** Task to complete **
Once the line with "brown line: (102, 99)" is found in the entries below, print it and each following line exactly, stopping after the line with "blue square: (103, 105)"; print nothing else.

BEGIN Input data

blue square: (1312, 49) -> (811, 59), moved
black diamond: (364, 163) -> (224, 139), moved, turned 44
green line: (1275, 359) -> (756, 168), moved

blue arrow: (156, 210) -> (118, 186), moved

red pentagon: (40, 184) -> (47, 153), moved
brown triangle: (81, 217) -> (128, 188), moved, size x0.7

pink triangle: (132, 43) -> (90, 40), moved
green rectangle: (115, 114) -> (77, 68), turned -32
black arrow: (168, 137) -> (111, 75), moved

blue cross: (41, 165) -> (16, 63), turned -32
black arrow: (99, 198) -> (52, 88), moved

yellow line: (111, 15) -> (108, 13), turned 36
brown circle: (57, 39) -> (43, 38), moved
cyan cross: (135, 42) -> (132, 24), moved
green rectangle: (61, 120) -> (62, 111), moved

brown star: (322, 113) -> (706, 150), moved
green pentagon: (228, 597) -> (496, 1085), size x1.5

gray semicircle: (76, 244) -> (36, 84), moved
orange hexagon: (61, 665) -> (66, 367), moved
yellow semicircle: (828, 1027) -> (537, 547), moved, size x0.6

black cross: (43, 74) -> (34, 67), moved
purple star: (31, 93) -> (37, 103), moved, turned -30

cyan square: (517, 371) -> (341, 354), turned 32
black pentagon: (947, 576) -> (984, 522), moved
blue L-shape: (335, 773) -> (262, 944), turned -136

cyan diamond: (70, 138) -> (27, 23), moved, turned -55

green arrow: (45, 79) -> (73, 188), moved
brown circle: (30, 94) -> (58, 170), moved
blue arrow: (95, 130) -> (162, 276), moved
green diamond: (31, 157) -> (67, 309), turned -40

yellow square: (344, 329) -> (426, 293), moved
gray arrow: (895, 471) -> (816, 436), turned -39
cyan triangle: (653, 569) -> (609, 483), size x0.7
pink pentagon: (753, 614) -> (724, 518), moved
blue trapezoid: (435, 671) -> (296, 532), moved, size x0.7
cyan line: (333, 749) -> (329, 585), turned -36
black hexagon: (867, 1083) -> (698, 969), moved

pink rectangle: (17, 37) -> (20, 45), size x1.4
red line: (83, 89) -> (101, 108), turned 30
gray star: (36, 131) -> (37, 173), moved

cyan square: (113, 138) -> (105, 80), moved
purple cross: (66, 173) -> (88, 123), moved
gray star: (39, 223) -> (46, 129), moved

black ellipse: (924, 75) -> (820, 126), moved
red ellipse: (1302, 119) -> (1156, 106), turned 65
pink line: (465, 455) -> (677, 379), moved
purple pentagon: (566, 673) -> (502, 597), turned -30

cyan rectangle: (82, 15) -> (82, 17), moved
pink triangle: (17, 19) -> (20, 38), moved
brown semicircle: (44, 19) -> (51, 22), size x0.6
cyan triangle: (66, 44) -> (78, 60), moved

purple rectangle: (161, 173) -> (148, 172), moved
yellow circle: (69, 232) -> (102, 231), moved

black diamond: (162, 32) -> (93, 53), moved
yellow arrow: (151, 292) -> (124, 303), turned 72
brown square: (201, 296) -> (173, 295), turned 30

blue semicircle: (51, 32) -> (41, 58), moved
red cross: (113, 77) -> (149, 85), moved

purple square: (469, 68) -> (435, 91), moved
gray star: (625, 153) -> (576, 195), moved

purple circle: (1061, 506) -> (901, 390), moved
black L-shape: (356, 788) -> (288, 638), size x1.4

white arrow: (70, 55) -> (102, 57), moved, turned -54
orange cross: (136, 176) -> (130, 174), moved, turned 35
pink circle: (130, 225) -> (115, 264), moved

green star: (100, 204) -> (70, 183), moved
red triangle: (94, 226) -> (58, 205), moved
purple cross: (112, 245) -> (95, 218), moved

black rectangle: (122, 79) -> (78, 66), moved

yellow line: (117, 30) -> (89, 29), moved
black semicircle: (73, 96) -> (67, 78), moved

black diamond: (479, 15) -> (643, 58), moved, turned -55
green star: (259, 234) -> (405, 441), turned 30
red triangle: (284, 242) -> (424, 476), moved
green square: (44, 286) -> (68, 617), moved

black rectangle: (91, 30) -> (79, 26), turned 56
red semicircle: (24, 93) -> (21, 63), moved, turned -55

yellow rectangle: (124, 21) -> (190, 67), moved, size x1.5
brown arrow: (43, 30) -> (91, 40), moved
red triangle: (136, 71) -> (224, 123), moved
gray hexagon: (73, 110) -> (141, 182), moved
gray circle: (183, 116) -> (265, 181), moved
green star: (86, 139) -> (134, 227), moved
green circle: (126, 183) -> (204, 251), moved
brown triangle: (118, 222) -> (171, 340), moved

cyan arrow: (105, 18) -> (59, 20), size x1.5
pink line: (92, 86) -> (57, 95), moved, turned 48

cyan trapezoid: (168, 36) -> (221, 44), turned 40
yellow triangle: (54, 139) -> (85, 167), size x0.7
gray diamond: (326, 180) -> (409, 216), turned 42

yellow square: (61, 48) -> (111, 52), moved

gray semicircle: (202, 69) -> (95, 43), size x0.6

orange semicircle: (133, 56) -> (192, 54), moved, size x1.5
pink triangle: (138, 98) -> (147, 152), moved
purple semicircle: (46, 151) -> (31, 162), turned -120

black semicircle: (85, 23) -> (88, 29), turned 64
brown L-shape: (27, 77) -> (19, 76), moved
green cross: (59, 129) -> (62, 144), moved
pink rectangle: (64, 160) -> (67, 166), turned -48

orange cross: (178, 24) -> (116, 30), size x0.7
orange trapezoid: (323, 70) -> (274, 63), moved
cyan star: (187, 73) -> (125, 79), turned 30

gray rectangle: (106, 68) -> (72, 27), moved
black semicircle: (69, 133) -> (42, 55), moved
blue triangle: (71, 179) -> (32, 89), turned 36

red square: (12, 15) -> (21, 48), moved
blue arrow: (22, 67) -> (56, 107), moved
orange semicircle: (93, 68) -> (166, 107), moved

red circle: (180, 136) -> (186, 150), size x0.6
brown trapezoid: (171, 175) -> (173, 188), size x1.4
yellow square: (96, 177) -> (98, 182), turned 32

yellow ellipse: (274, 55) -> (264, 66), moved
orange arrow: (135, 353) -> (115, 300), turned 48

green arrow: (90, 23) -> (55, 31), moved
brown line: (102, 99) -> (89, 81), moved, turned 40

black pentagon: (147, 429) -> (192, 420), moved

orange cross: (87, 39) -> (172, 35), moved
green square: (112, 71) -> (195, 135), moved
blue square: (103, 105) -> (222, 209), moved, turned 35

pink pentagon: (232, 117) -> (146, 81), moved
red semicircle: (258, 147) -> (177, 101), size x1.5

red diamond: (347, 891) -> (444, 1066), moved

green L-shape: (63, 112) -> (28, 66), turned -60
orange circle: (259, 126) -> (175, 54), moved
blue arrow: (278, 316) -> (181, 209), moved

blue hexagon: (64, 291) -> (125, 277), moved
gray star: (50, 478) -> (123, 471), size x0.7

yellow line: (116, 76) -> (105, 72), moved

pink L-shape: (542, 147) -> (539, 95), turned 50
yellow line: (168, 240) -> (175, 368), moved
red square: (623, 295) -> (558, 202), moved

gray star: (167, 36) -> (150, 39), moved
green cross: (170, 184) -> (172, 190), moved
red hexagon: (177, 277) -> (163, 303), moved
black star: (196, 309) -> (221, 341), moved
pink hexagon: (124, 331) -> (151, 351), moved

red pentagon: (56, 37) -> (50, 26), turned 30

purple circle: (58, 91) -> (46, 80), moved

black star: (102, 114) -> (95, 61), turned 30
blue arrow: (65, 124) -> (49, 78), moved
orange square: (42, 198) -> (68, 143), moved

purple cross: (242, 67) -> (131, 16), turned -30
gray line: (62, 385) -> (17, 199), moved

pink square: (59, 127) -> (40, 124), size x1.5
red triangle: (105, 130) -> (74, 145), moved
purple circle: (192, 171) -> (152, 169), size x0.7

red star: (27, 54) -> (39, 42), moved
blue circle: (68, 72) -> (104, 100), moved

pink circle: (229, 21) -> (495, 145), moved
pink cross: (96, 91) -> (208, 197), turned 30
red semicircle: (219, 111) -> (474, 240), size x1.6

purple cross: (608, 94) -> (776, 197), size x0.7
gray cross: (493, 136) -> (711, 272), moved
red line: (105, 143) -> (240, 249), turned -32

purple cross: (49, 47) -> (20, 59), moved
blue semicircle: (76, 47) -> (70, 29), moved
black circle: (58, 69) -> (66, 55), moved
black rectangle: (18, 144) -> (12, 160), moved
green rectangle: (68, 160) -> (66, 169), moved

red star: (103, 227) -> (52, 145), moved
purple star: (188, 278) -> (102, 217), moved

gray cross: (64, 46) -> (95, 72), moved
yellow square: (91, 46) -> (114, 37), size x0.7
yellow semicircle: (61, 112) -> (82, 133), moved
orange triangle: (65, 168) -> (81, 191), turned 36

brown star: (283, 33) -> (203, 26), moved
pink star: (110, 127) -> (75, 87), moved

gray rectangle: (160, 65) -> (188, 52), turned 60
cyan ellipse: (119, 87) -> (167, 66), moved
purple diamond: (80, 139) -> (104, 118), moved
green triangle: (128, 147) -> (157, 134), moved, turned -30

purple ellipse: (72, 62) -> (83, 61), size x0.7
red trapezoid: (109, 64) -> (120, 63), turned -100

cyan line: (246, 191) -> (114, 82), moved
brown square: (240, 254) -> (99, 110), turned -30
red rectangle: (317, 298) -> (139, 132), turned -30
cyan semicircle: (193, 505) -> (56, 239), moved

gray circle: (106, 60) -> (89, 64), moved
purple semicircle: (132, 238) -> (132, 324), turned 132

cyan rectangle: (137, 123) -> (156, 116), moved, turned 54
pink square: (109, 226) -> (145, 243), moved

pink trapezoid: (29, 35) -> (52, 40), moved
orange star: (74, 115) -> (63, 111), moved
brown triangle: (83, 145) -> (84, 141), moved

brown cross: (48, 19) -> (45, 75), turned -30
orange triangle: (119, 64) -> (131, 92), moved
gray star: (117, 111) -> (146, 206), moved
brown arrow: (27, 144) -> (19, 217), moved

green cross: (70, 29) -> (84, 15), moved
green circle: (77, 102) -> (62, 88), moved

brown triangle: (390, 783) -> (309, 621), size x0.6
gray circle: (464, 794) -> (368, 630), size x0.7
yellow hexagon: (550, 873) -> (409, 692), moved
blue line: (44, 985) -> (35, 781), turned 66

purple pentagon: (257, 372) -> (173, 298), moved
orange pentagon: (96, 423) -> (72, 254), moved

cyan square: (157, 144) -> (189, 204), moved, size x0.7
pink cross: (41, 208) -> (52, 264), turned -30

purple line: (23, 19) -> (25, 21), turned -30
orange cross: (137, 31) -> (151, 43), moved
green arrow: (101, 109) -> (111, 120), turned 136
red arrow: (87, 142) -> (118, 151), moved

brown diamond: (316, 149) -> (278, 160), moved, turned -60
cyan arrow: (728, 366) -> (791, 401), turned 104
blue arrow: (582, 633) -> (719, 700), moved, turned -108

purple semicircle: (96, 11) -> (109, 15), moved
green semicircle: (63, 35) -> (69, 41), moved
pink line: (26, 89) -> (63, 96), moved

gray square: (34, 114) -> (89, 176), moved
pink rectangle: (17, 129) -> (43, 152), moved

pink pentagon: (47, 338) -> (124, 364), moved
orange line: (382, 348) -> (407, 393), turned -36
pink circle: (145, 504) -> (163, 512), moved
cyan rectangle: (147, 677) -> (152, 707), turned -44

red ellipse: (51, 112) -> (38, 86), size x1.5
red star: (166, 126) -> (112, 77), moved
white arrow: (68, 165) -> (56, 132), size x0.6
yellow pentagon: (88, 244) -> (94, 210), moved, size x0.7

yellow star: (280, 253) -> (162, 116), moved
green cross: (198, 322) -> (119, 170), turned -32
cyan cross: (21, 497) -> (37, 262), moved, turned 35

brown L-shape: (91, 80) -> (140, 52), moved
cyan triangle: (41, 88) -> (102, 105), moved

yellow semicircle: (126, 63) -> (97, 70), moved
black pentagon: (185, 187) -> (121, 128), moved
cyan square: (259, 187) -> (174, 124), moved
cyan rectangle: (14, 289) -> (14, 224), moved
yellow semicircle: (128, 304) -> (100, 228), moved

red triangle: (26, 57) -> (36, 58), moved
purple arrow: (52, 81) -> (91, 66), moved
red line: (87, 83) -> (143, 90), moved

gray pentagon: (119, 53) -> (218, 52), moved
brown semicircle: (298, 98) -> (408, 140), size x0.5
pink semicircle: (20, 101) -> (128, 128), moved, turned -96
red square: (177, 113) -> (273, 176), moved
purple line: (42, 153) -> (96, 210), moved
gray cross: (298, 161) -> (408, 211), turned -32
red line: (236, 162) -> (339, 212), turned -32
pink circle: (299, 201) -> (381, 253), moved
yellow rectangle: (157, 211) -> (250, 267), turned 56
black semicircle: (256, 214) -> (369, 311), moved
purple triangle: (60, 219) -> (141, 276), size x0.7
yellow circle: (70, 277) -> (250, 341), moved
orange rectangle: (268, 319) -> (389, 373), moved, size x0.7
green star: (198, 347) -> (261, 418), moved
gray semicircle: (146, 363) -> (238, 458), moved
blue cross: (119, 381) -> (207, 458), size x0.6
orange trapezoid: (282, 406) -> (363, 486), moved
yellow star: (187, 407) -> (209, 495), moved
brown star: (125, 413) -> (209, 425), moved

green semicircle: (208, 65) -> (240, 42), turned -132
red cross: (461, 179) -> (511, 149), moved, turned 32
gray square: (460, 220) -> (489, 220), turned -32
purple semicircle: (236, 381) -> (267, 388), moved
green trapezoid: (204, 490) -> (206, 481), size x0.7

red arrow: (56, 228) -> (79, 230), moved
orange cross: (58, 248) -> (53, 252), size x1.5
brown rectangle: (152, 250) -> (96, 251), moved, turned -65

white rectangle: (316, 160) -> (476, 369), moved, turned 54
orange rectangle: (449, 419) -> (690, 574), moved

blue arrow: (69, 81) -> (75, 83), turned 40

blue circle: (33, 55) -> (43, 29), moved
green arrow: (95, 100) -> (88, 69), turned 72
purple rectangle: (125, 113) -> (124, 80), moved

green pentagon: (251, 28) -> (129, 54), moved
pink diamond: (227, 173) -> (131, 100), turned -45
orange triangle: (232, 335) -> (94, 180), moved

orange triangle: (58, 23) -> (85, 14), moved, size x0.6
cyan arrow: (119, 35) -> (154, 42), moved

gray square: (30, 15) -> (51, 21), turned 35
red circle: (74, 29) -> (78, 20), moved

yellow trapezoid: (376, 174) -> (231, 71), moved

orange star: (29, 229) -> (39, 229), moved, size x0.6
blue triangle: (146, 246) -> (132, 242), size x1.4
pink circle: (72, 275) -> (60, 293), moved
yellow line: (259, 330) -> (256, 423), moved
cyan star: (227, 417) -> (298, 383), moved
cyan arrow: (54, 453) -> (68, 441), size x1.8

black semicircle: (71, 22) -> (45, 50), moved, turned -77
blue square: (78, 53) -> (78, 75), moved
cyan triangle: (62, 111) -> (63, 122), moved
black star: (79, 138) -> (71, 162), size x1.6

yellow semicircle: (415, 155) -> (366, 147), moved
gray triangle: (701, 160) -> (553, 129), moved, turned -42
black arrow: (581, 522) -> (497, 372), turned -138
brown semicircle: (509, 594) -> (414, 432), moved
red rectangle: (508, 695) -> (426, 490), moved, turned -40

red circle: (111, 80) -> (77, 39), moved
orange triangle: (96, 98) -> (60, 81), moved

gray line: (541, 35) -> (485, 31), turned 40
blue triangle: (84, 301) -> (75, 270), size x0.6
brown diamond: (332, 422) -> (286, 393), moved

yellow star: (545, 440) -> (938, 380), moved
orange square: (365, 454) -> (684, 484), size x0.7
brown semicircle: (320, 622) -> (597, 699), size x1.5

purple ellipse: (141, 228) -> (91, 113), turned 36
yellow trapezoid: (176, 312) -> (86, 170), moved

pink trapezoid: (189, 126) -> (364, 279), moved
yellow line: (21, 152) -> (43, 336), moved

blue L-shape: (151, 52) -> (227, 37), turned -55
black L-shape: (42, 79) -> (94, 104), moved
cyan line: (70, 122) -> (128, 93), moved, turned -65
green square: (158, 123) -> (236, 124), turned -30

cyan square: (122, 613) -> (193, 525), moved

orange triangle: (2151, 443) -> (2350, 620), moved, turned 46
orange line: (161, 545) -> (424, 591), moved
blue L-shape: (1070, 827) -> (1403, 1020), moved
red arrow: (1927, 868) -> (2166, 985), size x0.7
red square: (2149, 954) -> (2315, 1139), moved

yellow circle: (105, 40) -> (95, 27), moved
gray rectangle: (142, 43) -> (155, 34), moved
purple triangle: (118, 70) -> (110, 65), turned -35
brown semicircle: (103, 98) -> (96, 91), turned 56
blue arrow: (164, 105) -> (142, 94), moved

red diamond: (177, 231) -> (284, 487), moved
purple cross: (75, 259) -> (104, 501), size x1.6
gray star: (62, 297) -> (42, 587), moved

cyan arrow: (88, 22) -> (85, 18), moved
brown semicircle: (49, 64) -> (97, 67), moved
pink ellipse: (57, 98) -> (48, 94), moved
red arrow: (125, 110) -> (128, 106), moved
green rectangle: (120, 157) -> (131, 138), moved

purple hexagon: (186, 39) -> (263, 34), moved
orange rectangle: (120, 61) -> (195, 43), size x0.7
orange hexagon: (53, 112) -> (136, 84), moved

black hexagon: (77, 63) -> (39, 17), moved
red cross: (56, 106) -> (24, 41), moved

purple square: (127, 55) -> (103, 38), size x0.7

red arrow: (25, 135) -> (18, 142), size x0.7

END Input data

** Written response **
brown line: (102, 99) -> (89, 81), moved, turned 40

black pentagon: (147, 429) -> (192, 420), moved

orange cross: (87, 39) -> (172, 35), moved
green square: (112, 71) -> (195, 135), moved
blue square: (103, 105) -> (222, 209), moved, turned 35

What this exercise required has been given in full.